__PROBLEM__.
In the records below, find the line with "C2: 1nF (DGND, SIG2) -> 470nF (DGND, SIG2)" and repeat exactly every line from it through the line with "R6: none -> 470 (SIG3, STG)". Pictures stay out.

<<<<

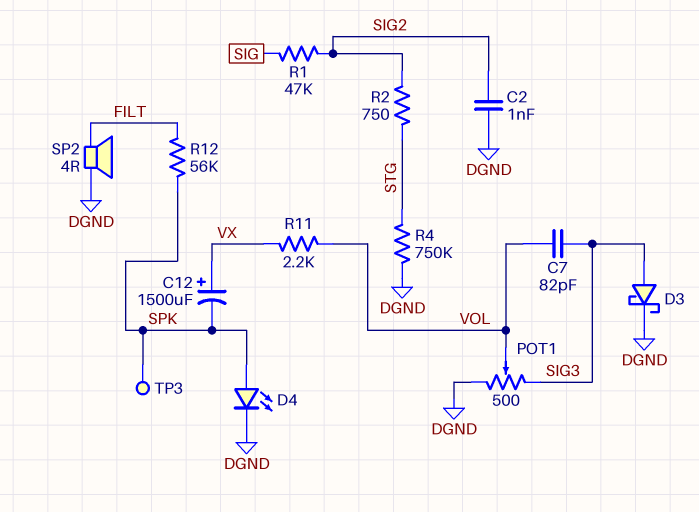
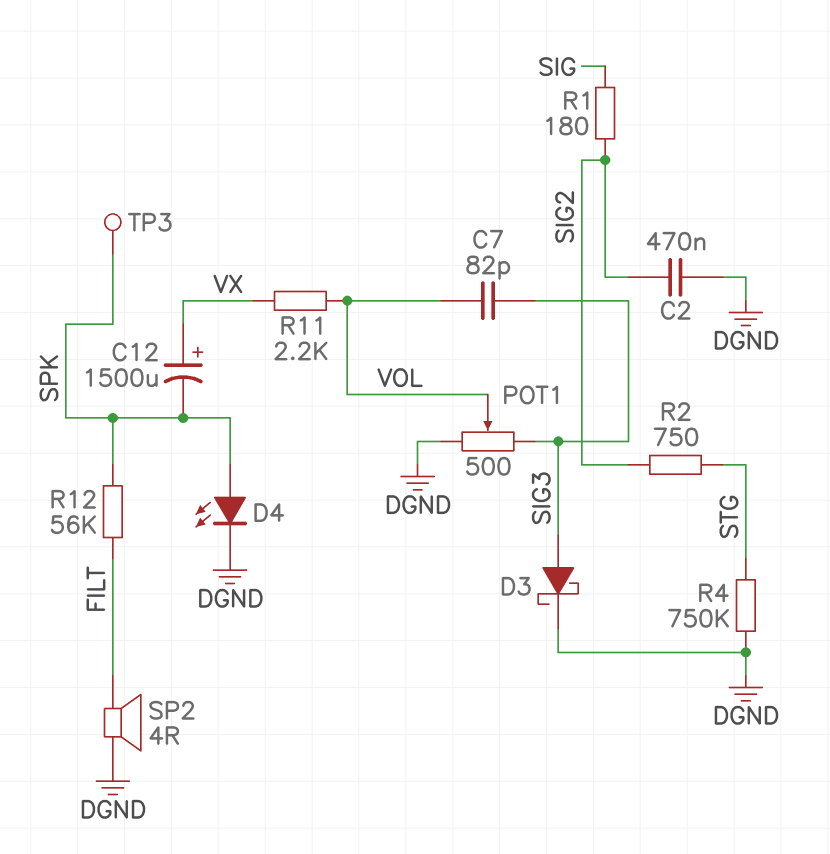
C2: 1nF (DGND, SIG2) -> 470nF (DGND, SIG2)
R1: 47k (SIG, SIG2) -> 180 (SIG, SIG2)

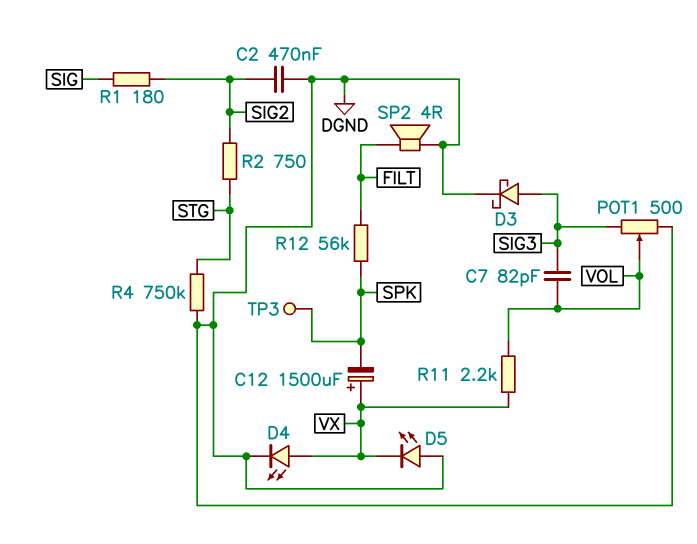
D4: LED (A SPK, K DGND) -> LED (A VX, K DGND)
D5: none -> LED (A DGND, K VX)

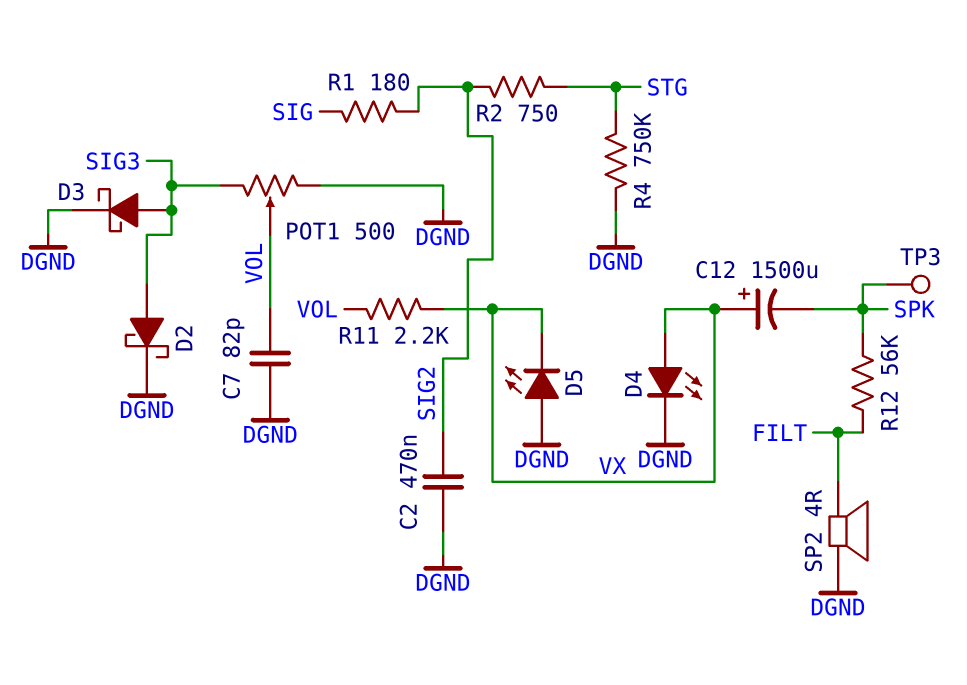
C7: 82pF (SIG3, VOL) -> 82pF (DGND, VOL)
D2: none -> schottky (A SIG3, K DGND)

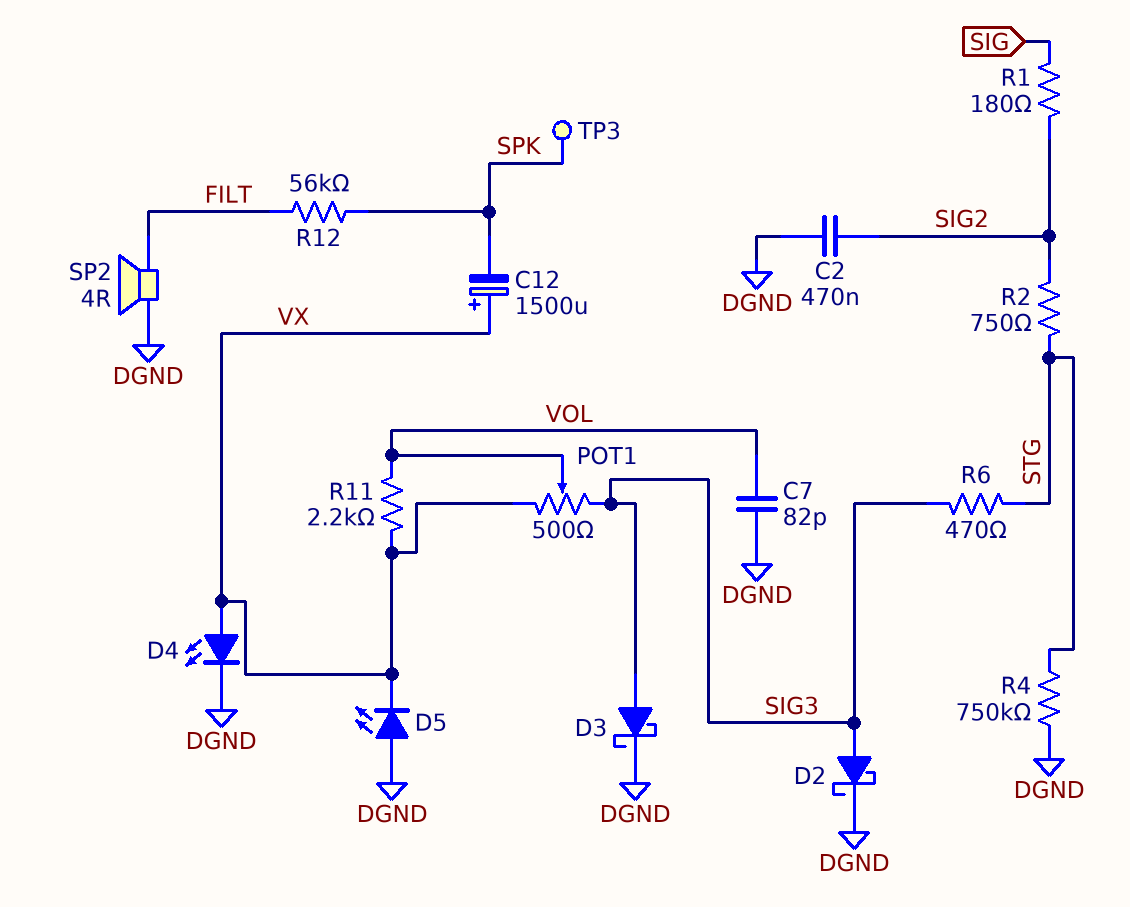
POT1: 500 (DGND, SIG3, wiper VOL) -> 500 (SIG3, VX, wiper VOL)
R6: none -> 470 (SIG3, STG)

>>>>
<<<<

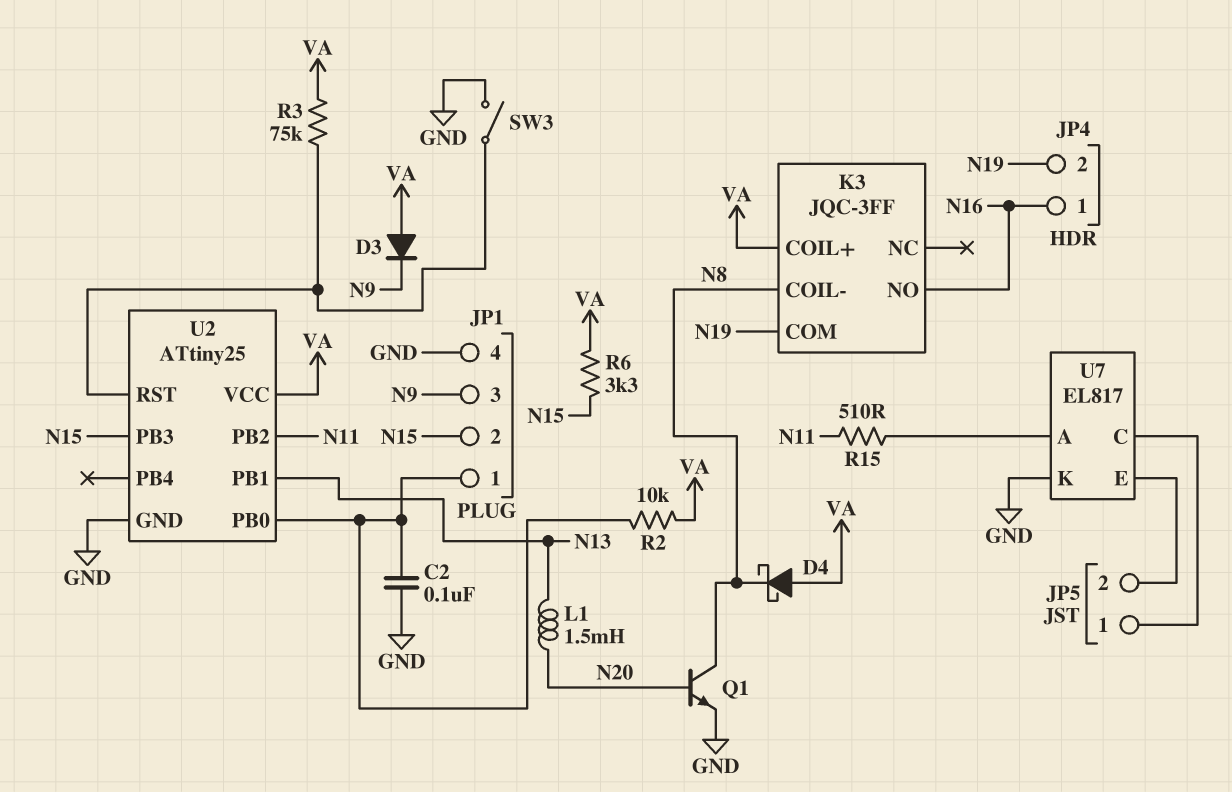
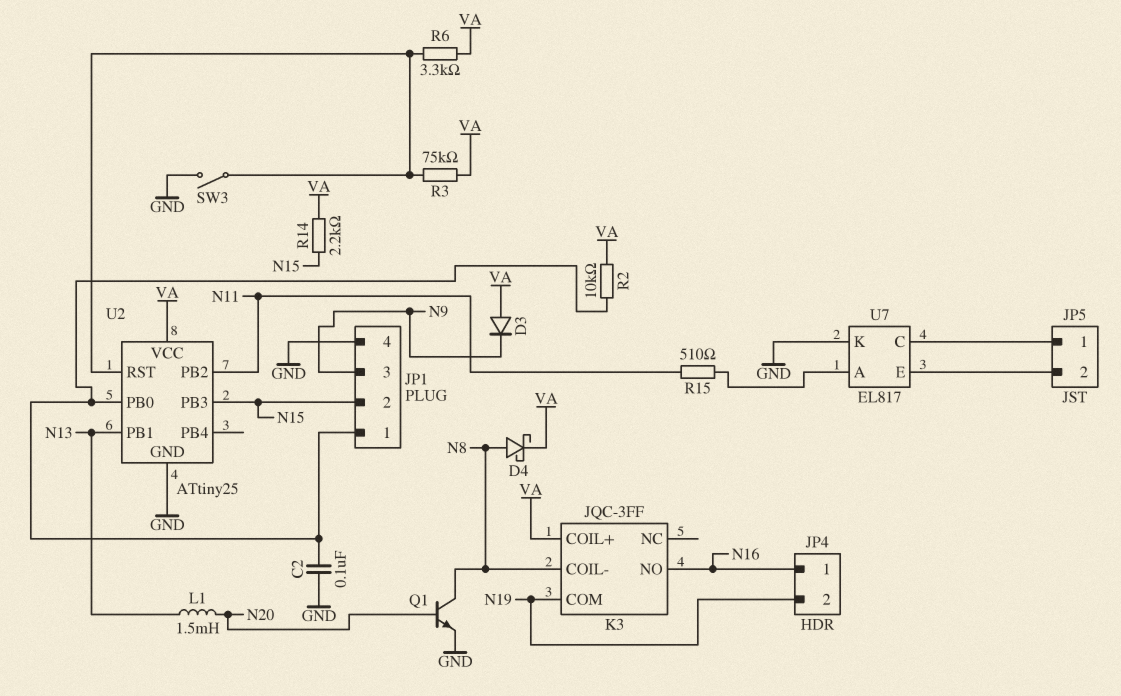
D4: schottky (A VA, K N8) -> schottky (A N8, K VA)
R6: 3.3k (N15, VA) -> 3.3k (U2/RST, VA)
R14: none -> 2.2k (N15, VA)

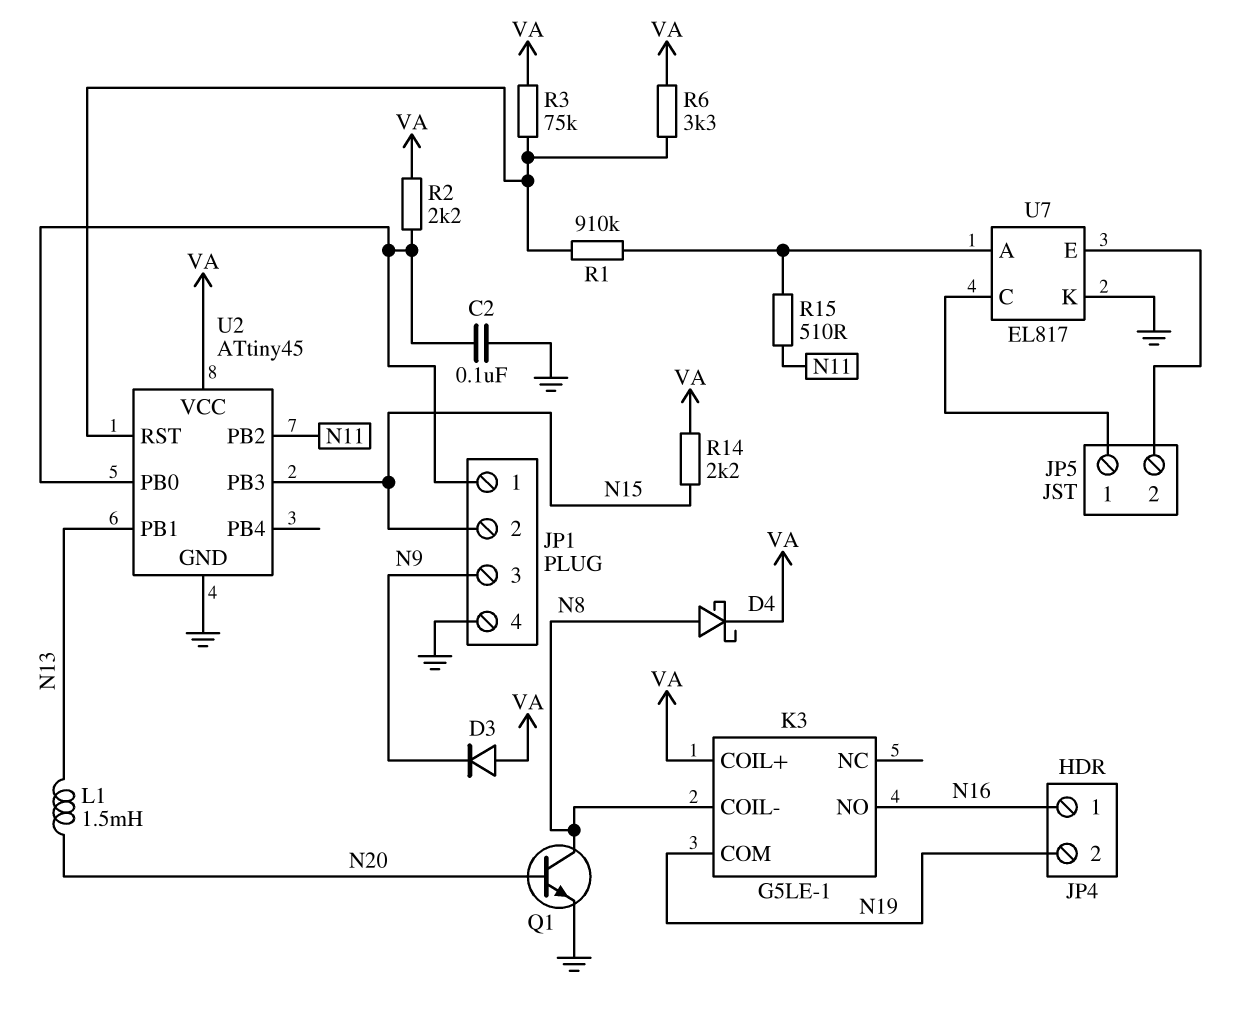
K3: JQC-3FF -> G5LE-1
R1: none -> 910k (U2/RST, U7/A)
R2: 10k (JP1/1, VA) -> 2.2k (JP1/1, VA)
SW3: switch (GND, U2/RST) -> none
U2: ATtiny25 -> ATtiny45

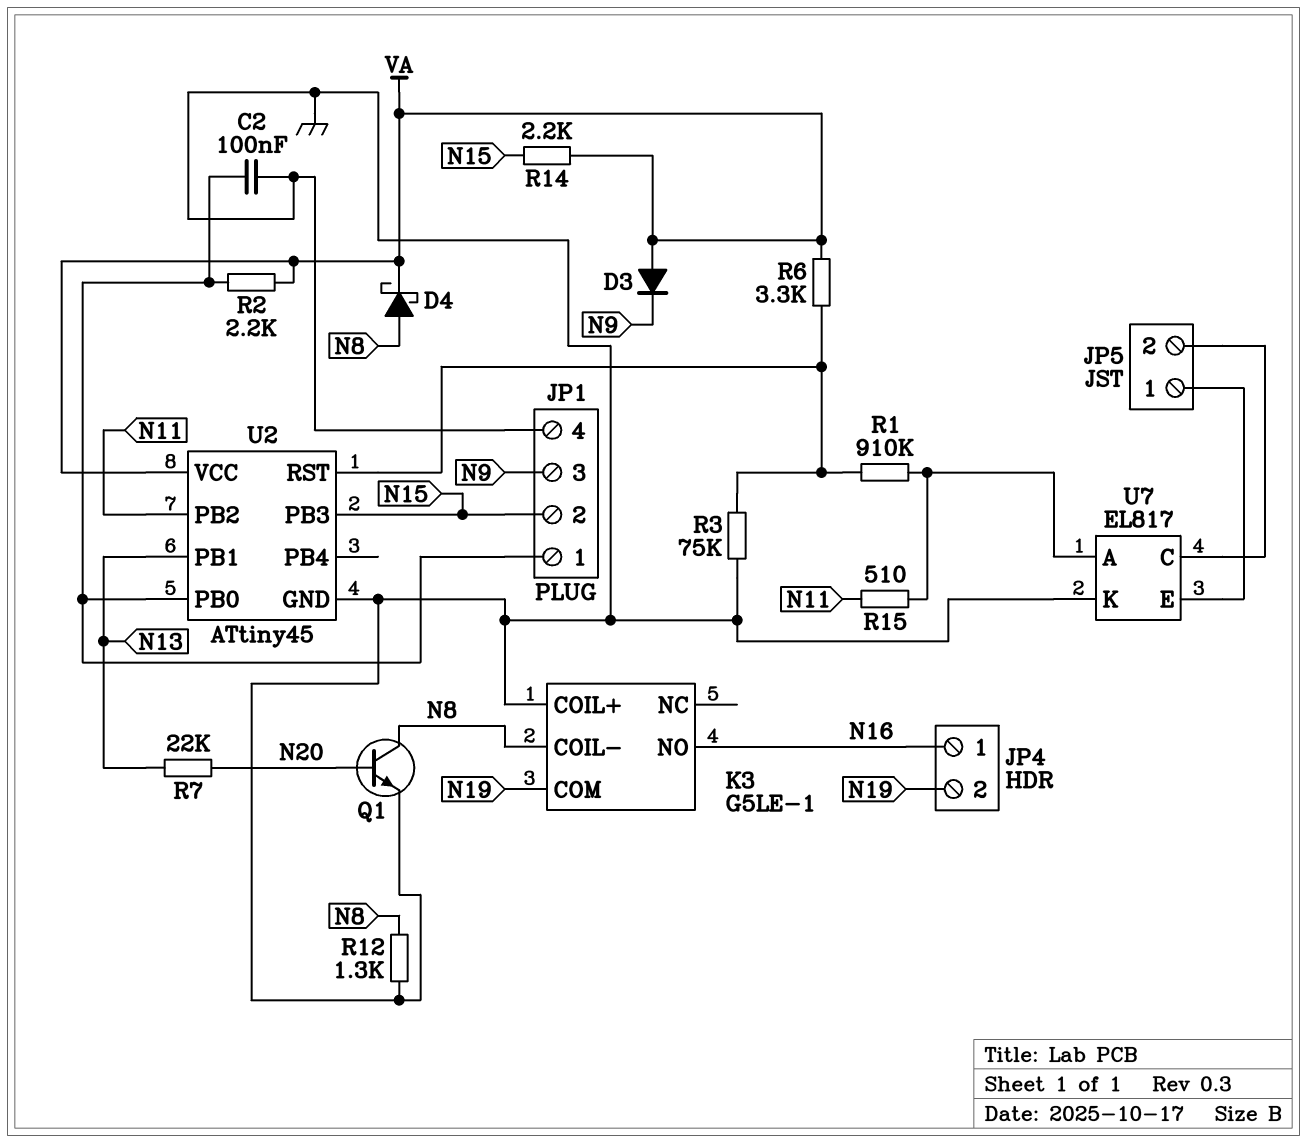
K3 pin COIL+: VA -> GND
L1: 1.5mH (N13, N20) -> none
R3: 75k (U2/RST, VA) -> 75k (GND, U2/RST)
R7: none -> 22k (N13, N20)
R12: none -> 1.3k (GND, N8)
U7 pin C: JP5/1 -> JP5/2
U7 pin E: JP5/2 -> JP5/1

>>>>

__SOLUTION BELOW__.
C2: 1nF (DGND, SIG2) -> 470nF (DGND, SIG2)
R1: 47k (SIG, SIG2) -> 180 (SIG, SIG2)

D4: LED (A SPK, K DGND) -> LED (A VX, K DGND)
D5: none -> LED (A DGND, K VX)

C7: 82pF (SIG3, VOL) -> 82pF (DGND, VOL)
D2: none -> schottky (A SIG3, K DGND)

POT1: 500 (DGND, SIG3, wiper VOL) -> 500 (SIG3, VX, wiper VOL)
R6: none -> 470 (SIG3, STG)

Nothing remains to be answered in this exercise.